■ Exercise description
Please give again exactly the lines from the top of the material through the line with "black eraser [598,312,629,334] -> none"; omit each picture.

■ Materials provided
------------------------------------------------------------
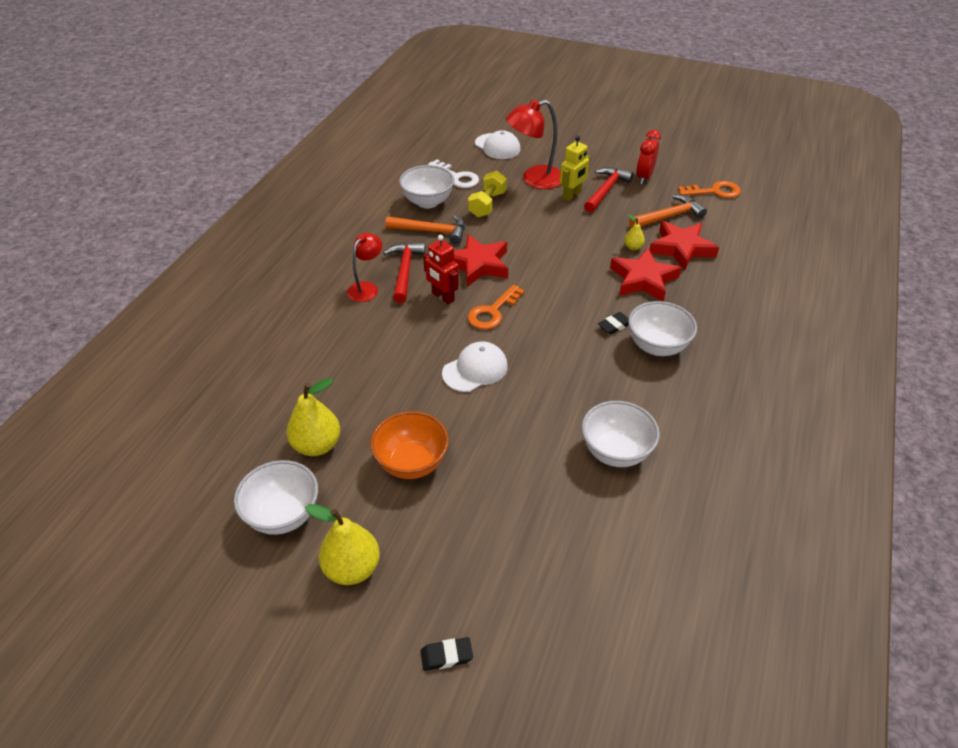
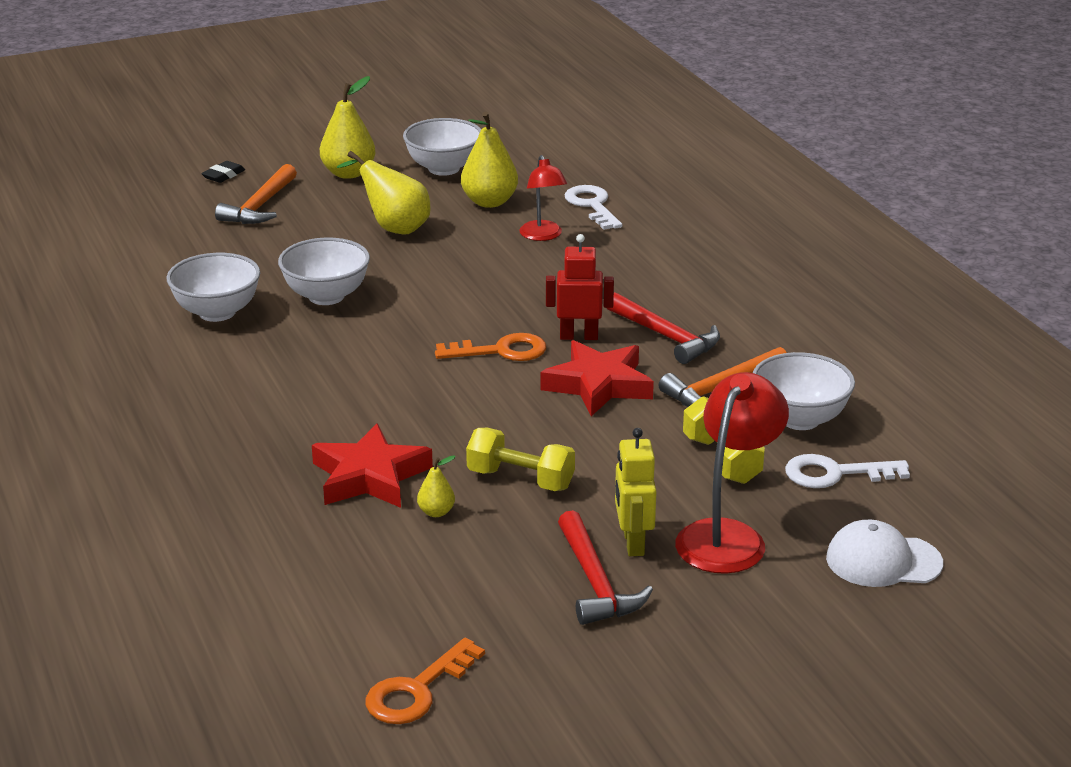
camera: 135 degrees right, 15 degrees down
red lamp [347,233,382,302] -> red lamp moved to [519,155,567,241]
orange bowl [370,411,449,479] -> yellow pear [337,151,431,234]
white cap [442,341,508,392] -> none
orange key [468,285,525,330] -> orange key turned 90 degrees clockwise [435,333,546,361]
black eraser [598,312,629,334] -> none
white bowl [628,301,697,356] -> white bowl moved to [278,237,370,305]
orange hammer [629,195,707,228] -> orange hammer moved to [215,164,297,224]
red clock [636,130,661,184] -> none
red star [649,221,719,271] -> none
none -> yellow dumbbell [466,428,575,491]
none -> white key [565,185,622,230]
------------------------------------------------------------
■ Answer space
camera: 135 degrees right, 15 degrees down
red lamp [347,233,382,302] -> red lamp moved to [519,155,567,241]
orange bowl [370,411,449,479] -> yellow pear [337,151,431,234]
white cap [442,341,508,392] -> none
orange key [468,285,525,330] -> orange key turned 90 degrees clockwise [435,333,546,361]
black eraser [598,312,629,334] -> none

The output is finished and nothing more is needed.